Requirements: Format the rows starting at the line containing "7 [467, 857]" and ending at the line containing "1169.44 [596, 172]" as a JSON list of strings, with one string per line and blank lines left out.
===== Extracted records =====
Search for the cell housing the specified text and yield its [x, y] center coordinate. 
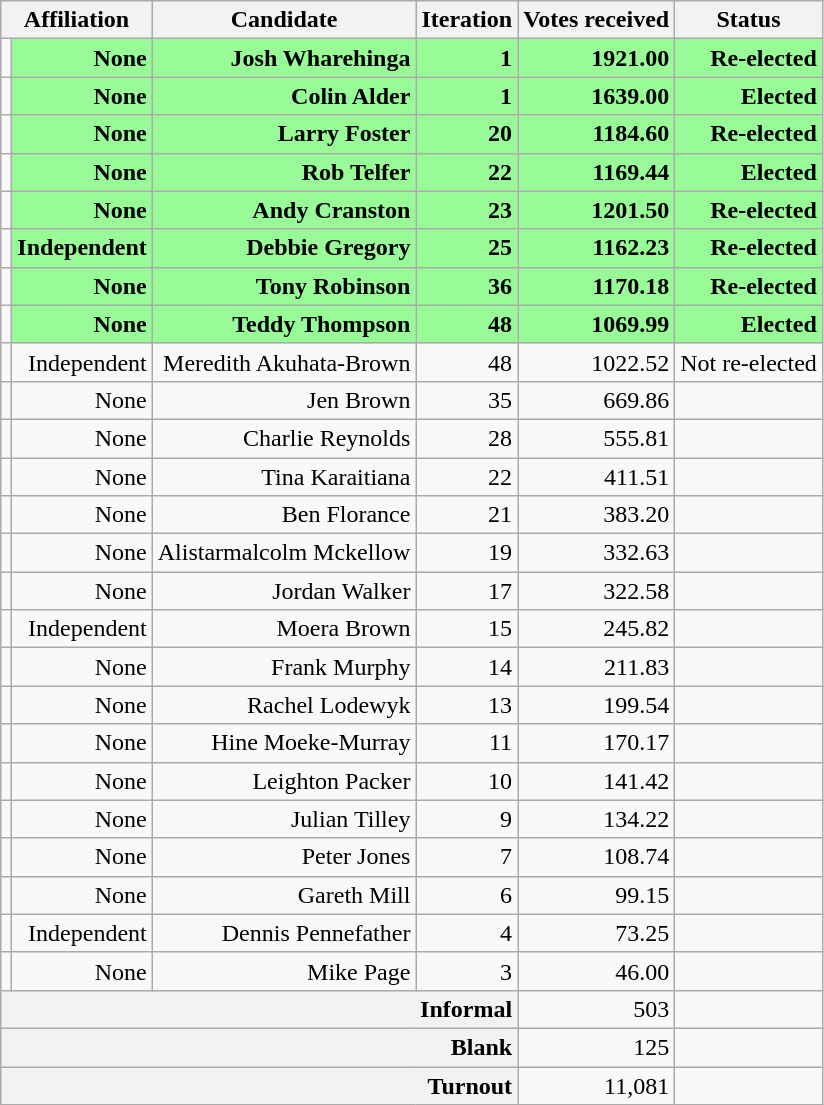
7 [467, 857]
Tony Robinson [284, 286]
383.20 [596, 515]
Larry Foster [284, 134]
Meredith Akuhata-Brown [284, 362]
13 [467, 705]
Josh Wharehinga [284, 58]
1184.60 [596, 134]
1170.18 [596, 286]
211.83 [596, 667]
Blank [260, 1047]
23 [467, 210]
1022.52 [596, 362]
Candidate [284, 20]
1169.44 [596, 172]
Leighton Packer [284, 781]
Gareth Mill [284, 895]
411.51 [596, 477]
25 [467, 248]
Dennis Pennefather [284, 933]
141.42 [596, 781]
36 [467, 286]
Hine Moeke-Murray [284, 743]
Debbie Gregory [284, 248]
73.25 [596, 933]
Ben Florance [284, 515]
Rachel Lodewyk [284, 705]
134.22 [596, 819]
11,081 [596, 1085]
4 [467, 933]
3 [467, 971]
1921.00 [596, 58]
Mike Page [284, 971]
Teddy Thompson [284, 324]
322.58 [596, 591]
1069.99 [596, 324]
125 [596, 1047]
46.00 [596, 971]
15 [467, 629]
Informal [260, 1009]
170.17 [596, 743]
Votes received [596, 20]
6 [467, 895]
35 [467, 400]
21 [467, 515]
332.63 [596, 553]
Not re-elected [749, 362]
1201.50 [596, 210]
555.81 [596, 438]
669.86 [596, 400]
1162.23 [596, 248]
Alistarmalcolm Mckellow [284, 553]
17 [467, 591]
Colin Alder [284, 96]
Moera Brown [284, 629]
1639.00 [596, 96]
Affiliation [77, 20]
245.82 [596, 629]
Tina Karaitiana [284, 477]
Jen Brown [284, 400]
19 [467, 553]
10 [467, 781]
503 [596, 1009]
199.54 [596, 705]
Iteration [467, 20]
9 [467, 819]
11 [467, 743]
20 [467, 134]
Andy Cranston [284, 210]
Status [749, 20]
Peter Jones [284, 857]
Turnout [260, 1085]
99.15 [596, 895]
Jordan Walker [284, 591]
Charlie Reynolds [284, 438]
Rob Telfer [284, 172]
14 [467, 667]
28 [467, 438]
Frank Murphy [284, 667]
Julian Tilley [284, 819]
108.74 [596, 857]
For the text-containing cell, return its midpoint in (X, Y) coordinate format. 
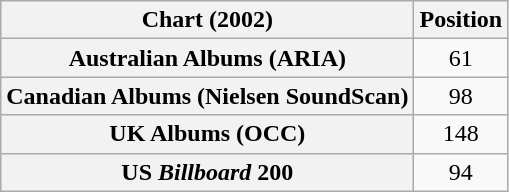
=====
Complete answer:
[
  "7 [467, 857]",
  "Tony Robinson [284, 286]",
  "383.20 [596, 515]",
  "Larry Foster [284, 134]",
  "Meredith Akuhata-Brown [284, 362]",
  "13 [467, 705]",
  "Josh Wharehinga [284, 58]",
  "1184.60 [596, 134]",
  "1170.18 [596, 286]",
  "211.83 [596, 667]",
  "Blank [260, 1047]",
  "23 [467, 210]",
  "1022.52 [596, 362]",
  "Candidate [284, 20]",
  "1169.44 [596, 172]"
]